TASK BRIEF – Copy out precisely the line that holds "(625, 382) = (248, 506): purple" and all the lines following it in the data, up to and including the last one, and no others.

(Object change descriptions)
>>

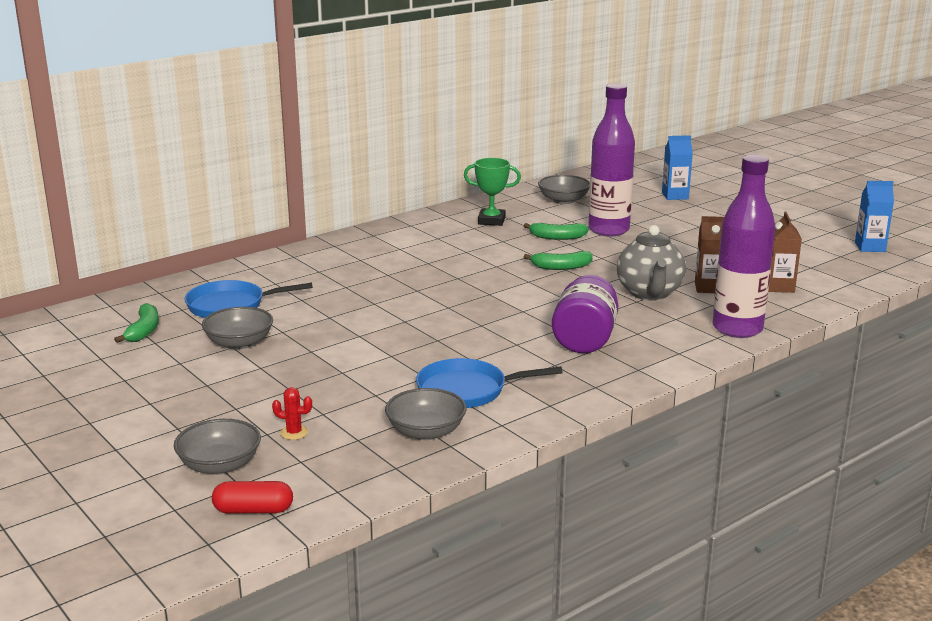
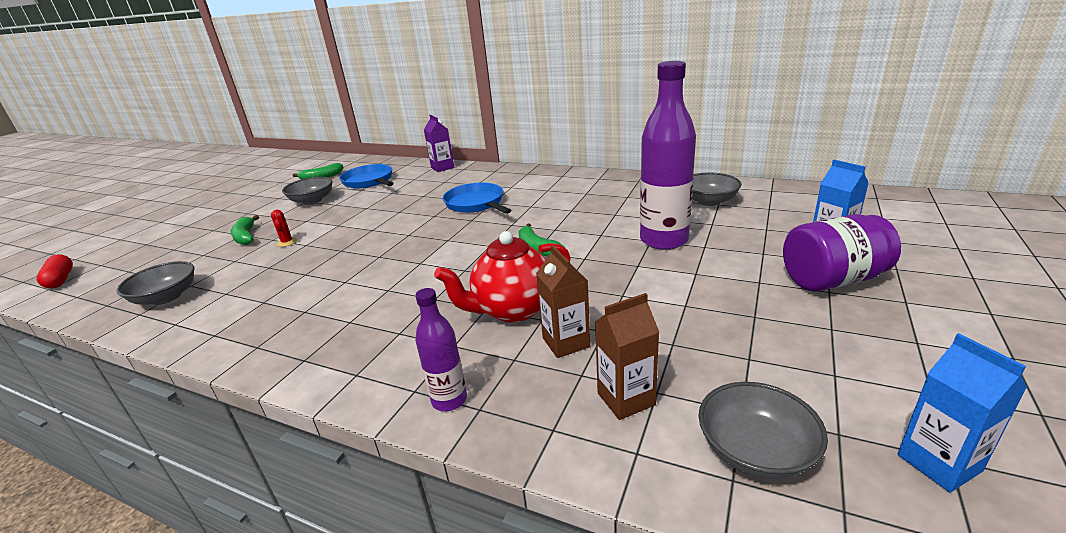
camera: 65 degrees right, 5 degrees up
(219, 465) = (130, 251): grey bowl -> grey bowl (755, 450)
(265, 264) = (442, 168): none -> purple carton
(294, 433) = (173, 256): red cactus -> red cactus (287, 242)
(467, 390) = (243, 290): blue pan -> blue pan (476, 204)
(491, 221) = (611, 193): green trophy -> none
(557, 237) = (609, 226): green banana -> green banana (245, 237)
(585, 339) = (368, 309): purple jar -> purple jar (832, 280)
(649, 293) = (512, 310): grey teapot -> red teapot
(737, 329) = (449, 400): purple bottle -> purple bottle, size x0.51

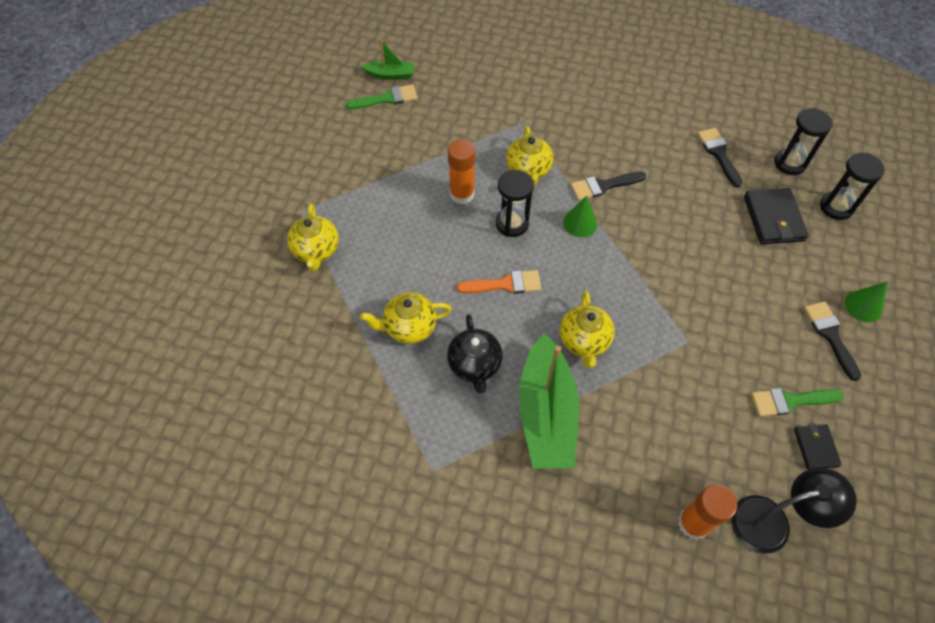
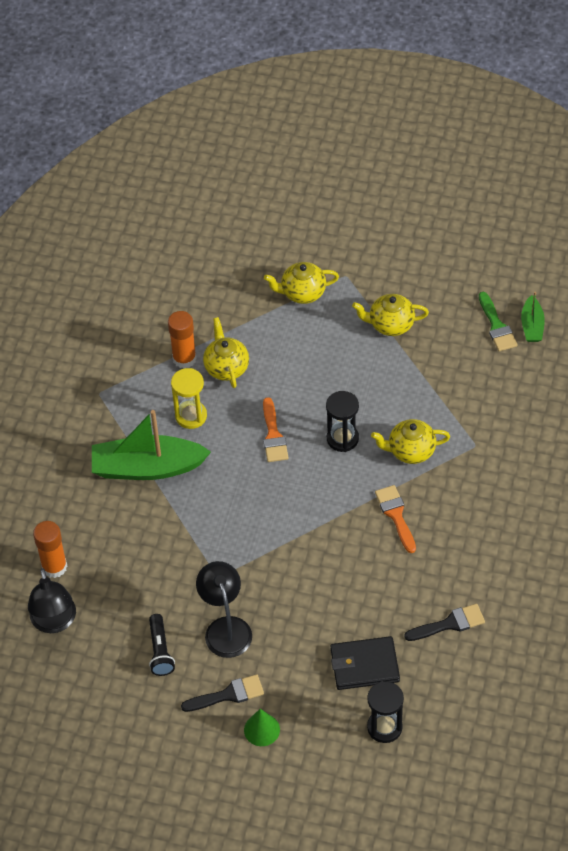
camera: 90 degrees right, 5 degrees down
(462, 194) = (375, 397): orange glue stick -> orange glue stick (184, 358)
(475, 365) = (191, 416): black teapot -> yellow hourglass
(580, 223) = (347, 494): green cone -> none
(584, 341) = (216, 495): yellow teapot -> yellow teapot (390, 324)
(603, 186) = (396, 515): black brush -> orange brush
(751, 336) = (225, 628): none -> black lamp
(790, 163) = (442, 692): black hourglass -> none
(790, 401) = (160, 651): green brush -> black flashlight
(815, 447) = (117, 664): black wallet -> none

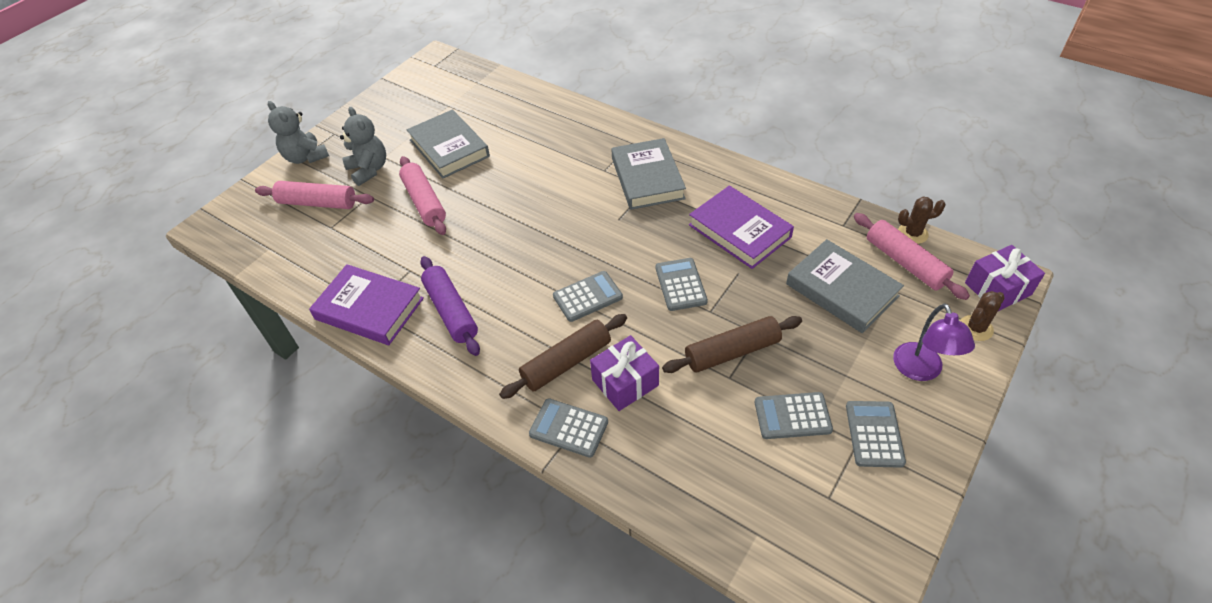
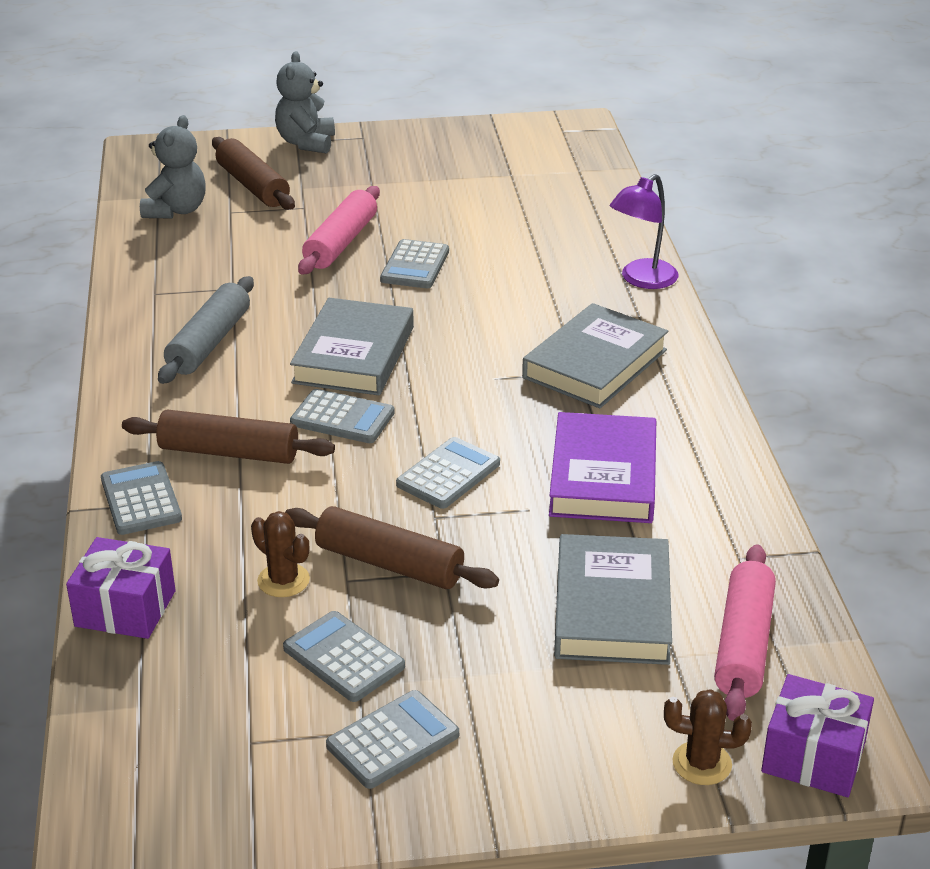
camera: 45 degrees right, 15 degrees down
(317, 203) = (252, 186): pink rolling pin -> brown rolling pin
(369, 170) = (340, 186): grey teddy bear -> grey teddy bear (176, 210)
(369, 309) = (152, 294): purple book -> none
(449, 148) = (444, 212): grey book -> grey book (354, 355)
(451, 311) = (209, 343): purple rolling pin -> grey rolling pin
(484, 188) = (415, 265): none -> grey calculator
(625, 382) = (248, 506): purple gift -> purple gift (125, 608)
(912, 233) = (814, 628): brown cactus -> brown cactus (283, 580)
(921, 370) = (553, 740): purple lamp -> purple lamp (641, 280)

<<

EXPECTED ANSWER –
(625, 382) = (248, 506): purple gift -> purple gift (125, 608)
(912, 233) = (814, 628): brown cactus -> brown cactus (283, 580)
(921, 370) = (553, 740): purple lamp -> purple lamp (641, 280)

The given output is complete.